┌────────

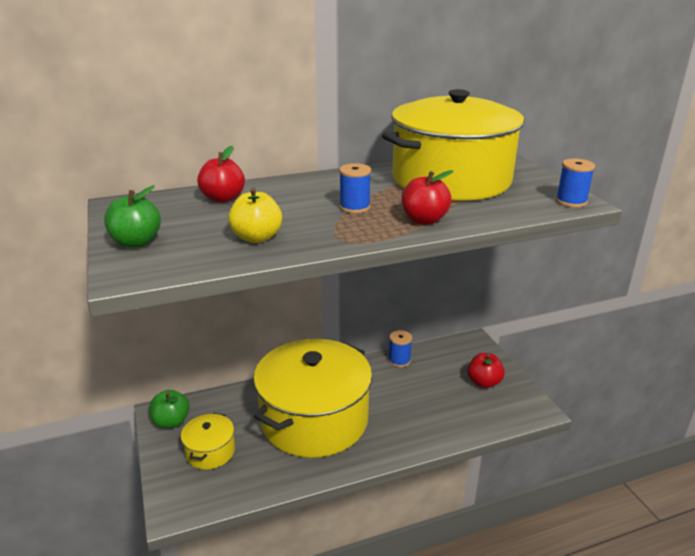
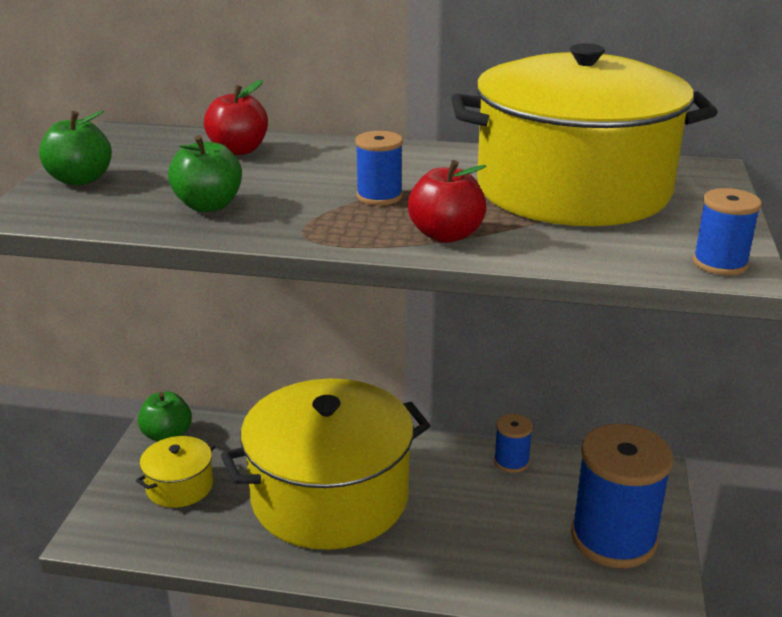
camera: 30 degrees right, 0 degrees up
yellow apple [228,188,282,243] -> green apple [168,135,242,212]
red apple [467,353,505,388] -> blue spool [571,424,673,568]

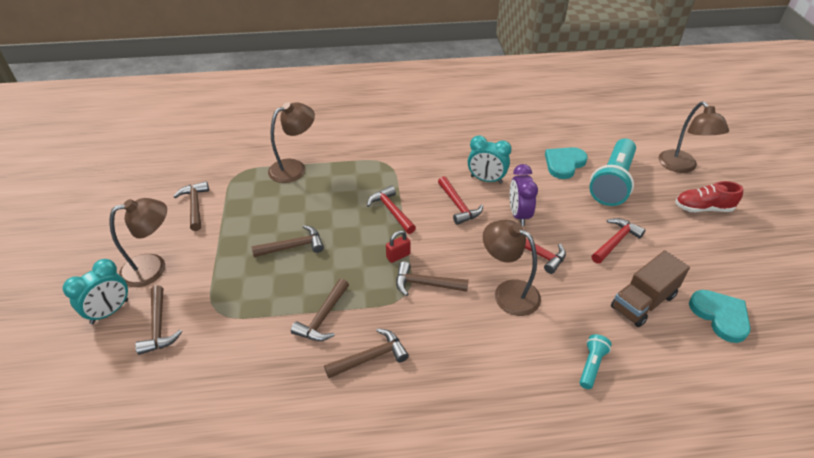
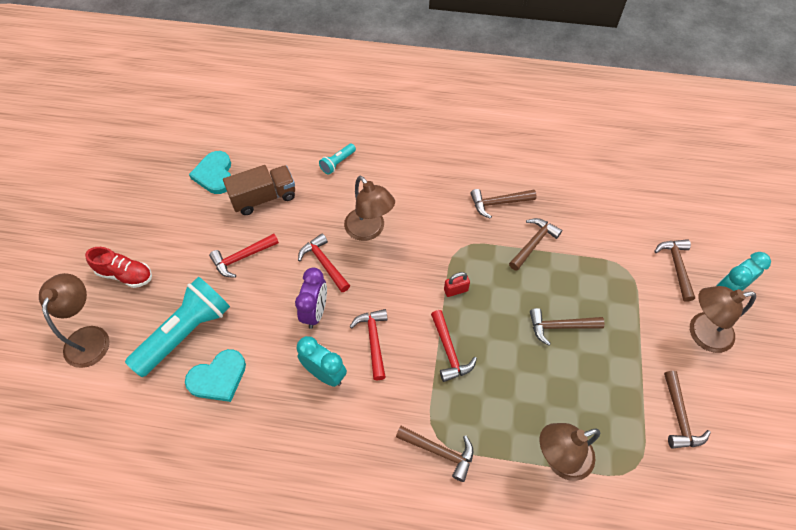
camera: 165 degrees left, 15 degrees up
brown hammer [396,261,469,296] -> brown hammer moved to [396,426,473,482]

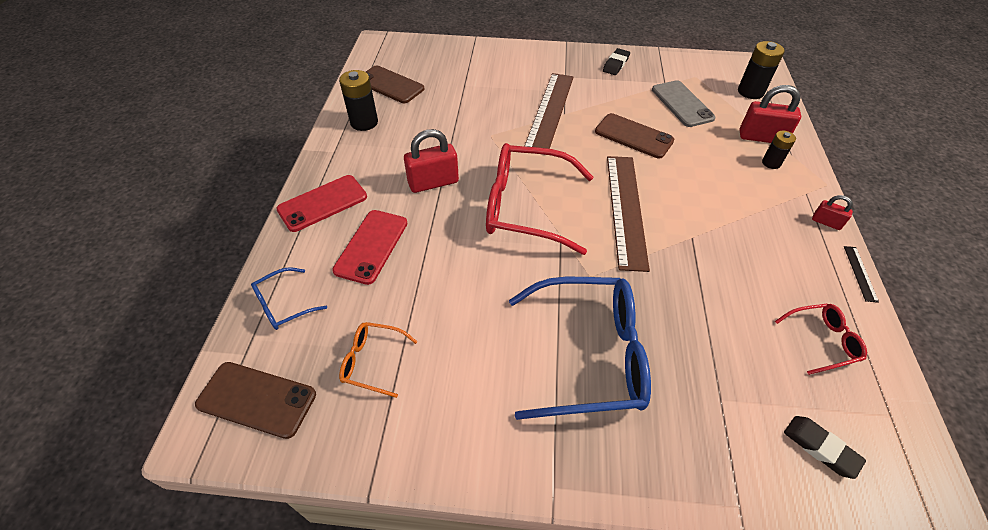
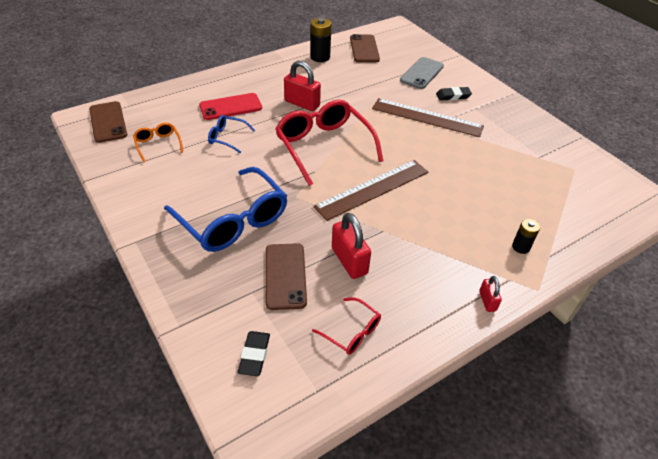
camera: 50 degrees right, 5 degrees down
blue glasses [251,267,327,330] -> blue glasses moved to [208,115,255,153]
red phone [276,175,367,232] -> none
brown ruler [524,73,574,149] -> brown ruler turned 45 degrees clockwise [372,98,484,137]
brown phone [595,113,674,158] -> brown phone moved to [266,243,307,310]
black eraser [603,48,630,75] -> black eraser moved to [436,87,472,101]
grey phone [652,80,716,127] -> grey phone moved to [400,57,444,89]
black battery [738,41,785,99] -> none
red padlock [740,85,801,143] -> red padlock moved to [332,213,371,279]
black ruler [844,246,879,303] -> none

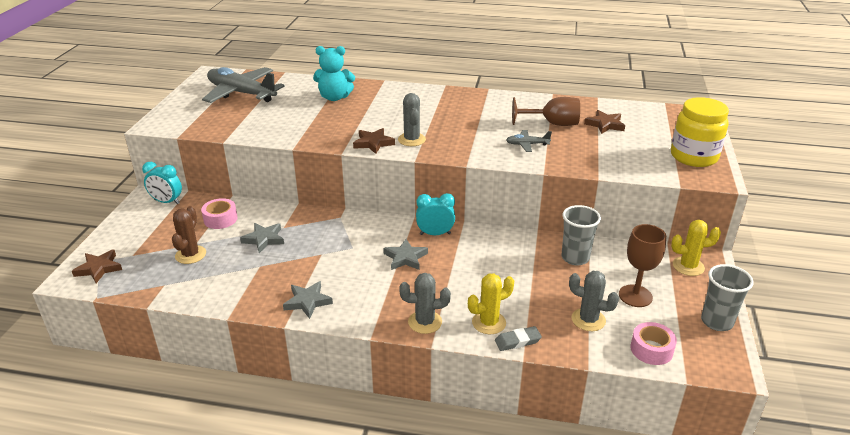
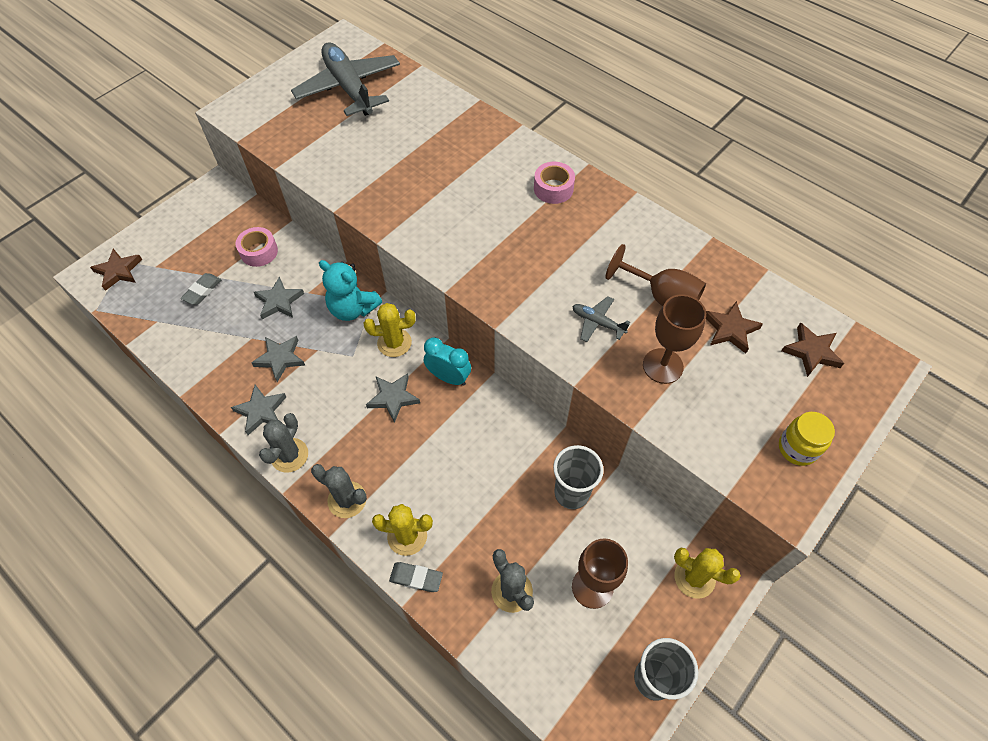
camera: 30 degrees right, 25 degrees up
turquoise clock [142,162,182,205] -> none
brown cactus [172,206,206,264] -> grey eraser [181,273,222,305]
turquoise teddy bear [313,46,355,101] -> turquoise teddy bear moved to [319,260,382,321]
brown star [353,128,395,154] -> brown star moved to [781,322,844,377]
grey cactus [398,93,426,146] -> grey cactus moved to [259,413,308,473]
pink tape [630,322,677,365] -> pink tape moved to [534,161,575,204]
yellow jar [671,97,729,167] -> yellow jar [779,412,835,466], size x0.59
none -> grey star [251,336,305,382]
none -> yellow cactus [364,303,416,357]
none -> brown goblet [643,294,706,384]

└────────

Restate the listing word for word, pictures omitted.

camera: 30 degrees right, 0 degrees up
yellow apple [228,188,282,243] -> green apple [168,135,242,212]
red apple [467,353,505,388] -> blue spool [571,424,673,568]

camera: 165 degrees left, 15 degrees up
brown hammer [396,261,469,296] -> brown hammer moved to [396,426,473,482]

camera: 50 degrees right, 5 degrees down
blue glasses [251,267,327,330] -> blue glasses moved to [208,115,255,153]
red phone [276,175,367,232] -> none
brown ruler [524,73,574,149] -> brown ruler turned 45 degrees clockwise [372,98,484,137]
brown phone [595,113,674,158] -> brown phone moved to [266,243,307,310]
black eraser [603,48,630,75] -> black eraser moved to [436,87,472,101]
grey phone [652,80,716,127] -> grey phone moved to [400,57,444,89]
black battery [738,41,785,99] -> none
red padlock [740,85,801,143] -> red padlock moved to [332,213,371,279]
black ruler [844,246,879,303] -> none

camera: 30 degrees right, 25 degrees up
turquoise clock [142,162,182,205] -> none
brown cactus [172,206,206,264] -> grey eraser [181,273,222,305]
turquoise teddy bear [313,46,355,101] -> turquoise teddy bear moved to [319,260,382,321]
brown star [353,128,395,154] -> brown star moved to [781,322,844,377]
grey cactus [398,93,426,146] -> grey cactus moved to [259,413,308,473]
pink tape [630,322,677,365] -> pink tape moved to [534,161,575,204]
yellow jar [671,97,729,167] -> yellow jar [779,412,835,466], size x0.59
none -> grey star [251,336,305,382]
none -> yellow cactus [364,303,416,357]
none -> brown goblet [643,294,706,384]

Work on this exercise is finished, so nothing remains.